■ What is asked ■
Show every line from the records below that contains the word "black".

Rows of spatial question records
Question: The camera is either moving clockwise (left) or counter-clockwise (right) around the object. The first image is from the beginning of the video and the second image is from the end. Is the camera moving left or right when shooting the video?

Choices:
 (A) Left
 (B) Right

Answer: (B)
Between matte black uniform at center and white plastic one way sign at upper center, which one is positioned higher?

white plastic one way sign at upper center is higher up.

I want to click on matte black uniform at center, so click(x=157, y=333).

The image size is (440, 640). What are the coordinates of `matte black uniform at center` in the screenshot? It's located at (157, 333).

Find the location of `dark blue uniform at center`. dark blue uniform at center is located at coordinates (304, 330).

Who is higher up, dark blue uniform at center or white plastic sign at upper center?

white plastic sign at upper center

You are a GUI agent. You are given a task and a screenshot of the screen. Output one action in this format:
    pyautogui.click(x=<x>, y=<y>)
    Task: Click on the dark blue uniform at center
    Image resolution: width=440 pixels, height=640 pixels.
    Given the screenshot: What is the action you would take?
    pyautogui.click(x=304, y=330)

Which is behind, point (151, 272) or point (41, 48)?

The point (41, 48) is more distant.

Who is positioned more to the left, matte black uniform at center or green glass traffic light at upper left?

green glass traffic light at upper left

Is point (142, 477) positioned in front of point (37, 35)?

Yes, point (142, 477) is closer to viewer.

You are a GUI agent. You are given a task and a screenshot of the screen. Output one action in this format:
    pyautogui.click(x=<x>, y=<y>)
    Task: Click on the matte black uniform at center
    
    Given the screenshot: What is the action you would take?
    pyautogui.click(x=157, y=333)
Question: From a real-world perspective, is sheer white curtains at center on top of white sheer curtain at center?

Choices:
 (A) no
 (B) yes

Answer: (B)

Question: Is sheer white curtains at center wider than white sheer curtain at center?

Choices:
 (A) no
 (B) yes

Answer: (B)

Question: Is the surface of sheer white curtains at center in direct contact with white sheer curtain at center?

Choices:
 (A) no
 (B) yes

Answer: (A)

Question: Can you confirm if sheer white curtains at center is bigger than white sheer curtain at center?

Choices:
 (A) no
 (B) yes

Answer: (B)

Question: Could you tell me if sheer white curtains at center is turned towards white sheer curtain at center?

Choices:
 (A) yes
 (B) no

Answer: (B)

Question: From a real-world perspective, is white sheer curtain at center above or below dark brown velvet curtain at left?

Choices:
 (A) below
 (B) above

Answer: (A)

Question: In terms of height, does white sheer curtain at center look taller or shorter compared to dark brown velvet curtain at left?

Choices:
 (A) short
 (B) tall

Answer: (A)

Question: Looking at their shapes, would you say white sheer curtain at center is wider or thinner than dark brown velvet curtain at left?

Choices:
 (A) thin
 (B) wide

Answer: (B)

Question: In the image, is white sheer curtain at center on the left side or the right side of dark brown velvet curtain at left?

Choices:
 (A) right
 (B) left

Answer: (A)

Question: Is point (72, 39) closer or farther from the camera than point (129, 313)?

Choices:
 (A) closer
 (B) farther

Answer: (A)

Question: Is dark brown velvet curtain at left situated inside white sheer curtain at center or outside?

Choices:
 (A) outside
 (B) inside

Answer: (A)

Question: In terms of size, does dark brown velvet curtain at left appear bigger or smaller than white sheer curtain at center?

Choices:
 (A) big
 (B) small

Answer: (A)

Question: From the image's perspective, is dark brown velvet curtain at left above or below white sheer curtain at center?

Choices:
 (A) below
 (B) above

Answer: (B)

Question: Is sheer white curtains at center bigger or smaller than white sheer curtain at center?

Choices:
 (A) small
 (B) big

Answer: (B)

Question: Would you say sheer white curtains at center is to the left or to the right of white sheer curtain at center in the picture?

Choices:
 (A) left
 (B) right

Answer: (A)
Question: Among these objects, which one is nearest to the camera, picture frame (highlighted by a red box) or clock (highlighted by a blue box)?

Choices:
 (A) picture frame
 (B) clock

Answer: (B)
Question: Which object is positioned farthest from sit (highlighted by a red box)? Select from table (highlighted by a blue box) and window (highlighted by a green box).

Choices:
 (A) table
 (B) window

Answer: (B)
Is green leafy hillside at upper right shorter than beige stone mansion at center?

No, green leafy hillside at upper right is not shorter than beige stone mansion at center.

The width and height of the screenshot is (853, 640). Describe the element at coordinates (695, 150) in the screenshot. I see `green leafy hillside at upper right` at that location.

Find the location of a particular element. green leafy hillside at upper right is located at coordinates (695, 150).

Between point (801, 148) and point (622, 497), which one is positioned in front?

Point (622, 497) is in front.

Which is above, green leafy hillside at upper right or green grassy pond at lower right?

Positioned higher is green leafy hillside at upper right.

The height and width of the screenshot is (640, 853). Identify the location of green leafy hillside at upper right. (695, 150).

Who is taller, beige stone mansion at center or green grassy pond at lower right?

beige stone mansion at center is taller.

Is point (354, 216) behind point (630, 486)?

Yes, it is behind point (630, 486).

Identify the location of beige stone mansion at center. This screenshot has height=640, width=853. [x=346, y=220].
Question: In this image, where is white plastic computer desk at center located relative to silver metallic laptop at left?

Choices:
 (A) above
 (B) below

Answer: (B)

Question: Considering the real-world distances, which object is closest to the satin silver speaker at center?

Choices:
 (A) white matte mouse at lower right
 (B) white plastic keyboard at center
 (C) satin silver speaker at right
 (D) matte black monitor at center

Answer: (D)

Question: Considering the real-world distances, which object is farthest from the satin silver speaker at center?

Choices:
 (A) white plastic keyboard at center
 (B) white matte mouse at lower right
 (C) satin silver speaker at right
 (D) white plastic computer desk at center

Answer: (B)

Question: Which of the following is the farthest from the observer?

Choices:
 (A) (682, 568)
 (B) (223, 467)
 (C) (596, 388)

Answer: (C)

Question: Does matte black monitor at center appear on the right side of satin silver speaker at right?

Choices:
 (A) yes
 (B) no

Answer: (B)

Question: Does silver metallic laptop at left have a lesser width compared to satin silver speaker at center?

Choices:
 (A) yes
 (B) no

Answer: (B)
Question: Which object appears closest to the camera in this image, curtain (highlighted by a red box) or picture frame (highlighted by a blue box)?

■ Output of the exercise ■
Between matte black uniform at center and white plastic one way sign at upper center, which one is positioned higher?
I want to click on matte black uniform at center, so click(x=157, y=333).
The image size is (440, 640). What are the coordinates of `matte black uniform at center` in the screenshot? It's located at (157, 333).
Who is positioned more to the left, matte black uniform at center or green glass traffic light at upper left?
    Task: Click on the matte black uniform at center
 (D) matte black monitor at center
Question: Does matte black monitor at center appear on the right side of satin silver speaker at right?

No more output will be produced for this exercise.